DATA SUPPLIED:
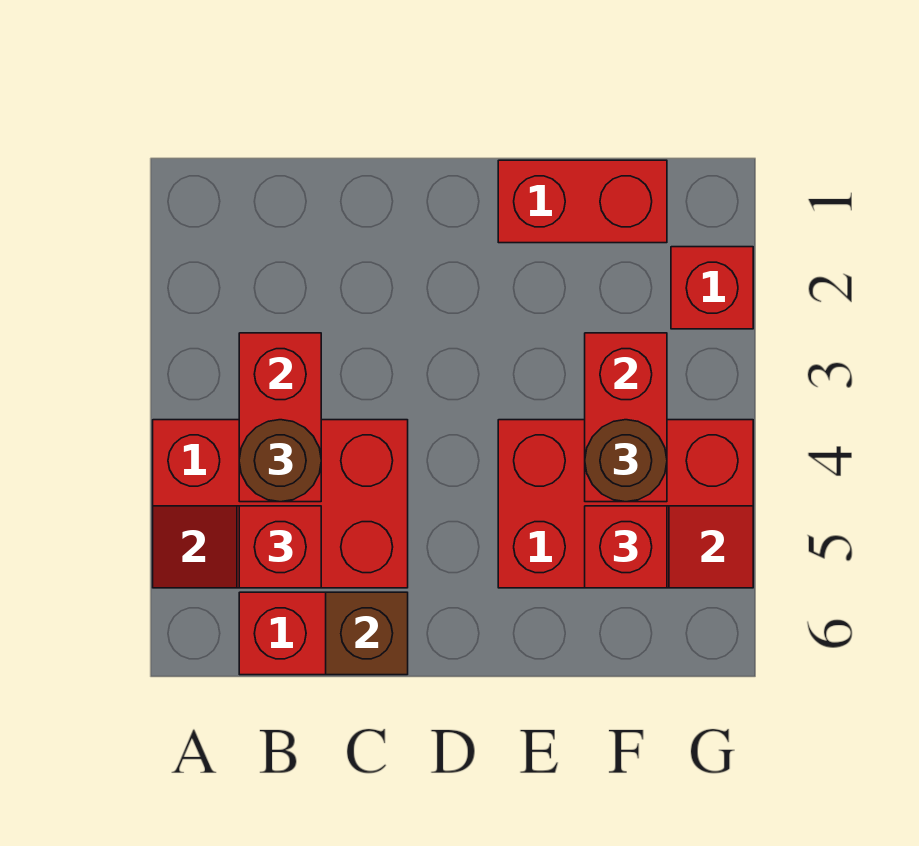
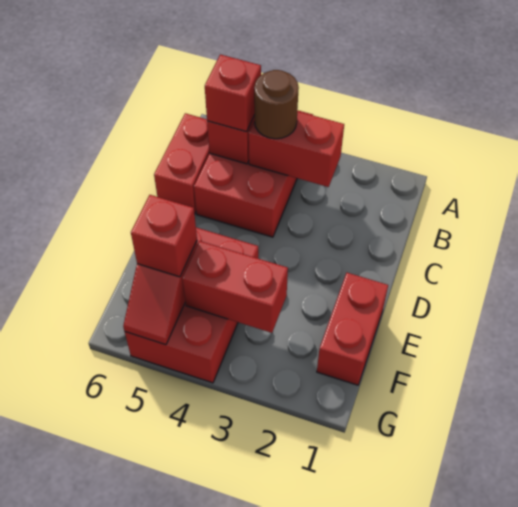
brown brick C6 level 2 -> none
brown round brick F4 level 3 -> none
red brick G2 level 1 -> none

==

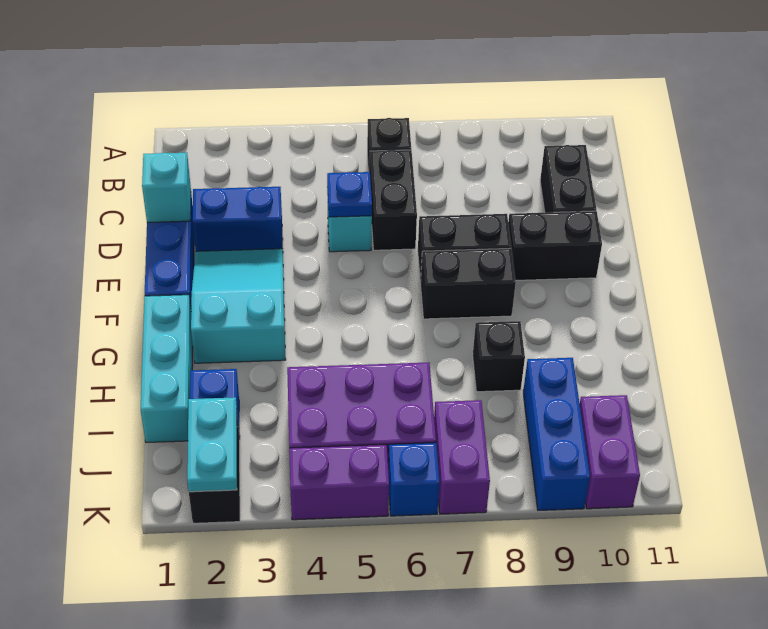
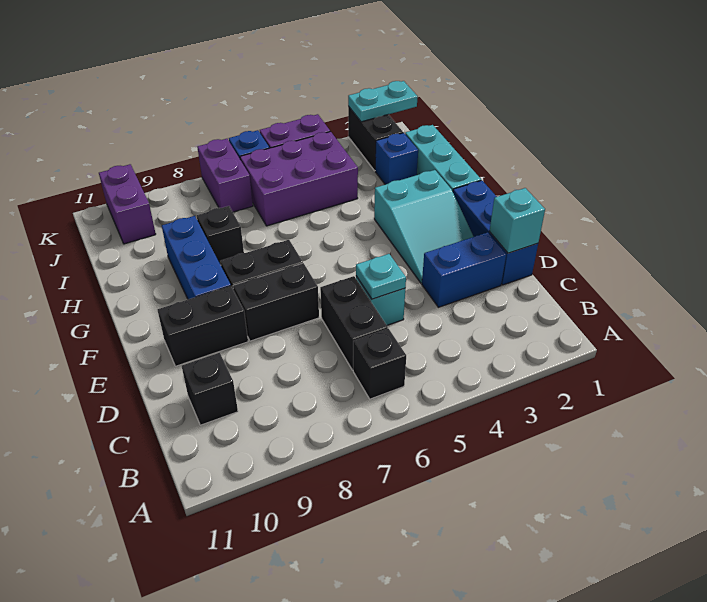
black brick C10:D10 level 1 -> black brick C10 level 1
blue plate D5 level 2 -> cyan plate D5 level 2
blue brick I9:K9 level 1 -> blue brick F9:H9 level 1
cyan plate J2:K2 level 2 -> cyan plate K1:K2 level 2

AIM OF THE TASK:
Transcribe, exactly and without additions, the lines of the records above, beginning with the line that contains "brown brick C6 level 2 -> none" and ending with the line that contains "red brick G2 level 1 -> none", both included.

RESPONSE TO THIS EXERCISE:
brown brick C6 level 2 -> none
brown round brick F4 level 3 -> none
red brick G2 level 1 -> none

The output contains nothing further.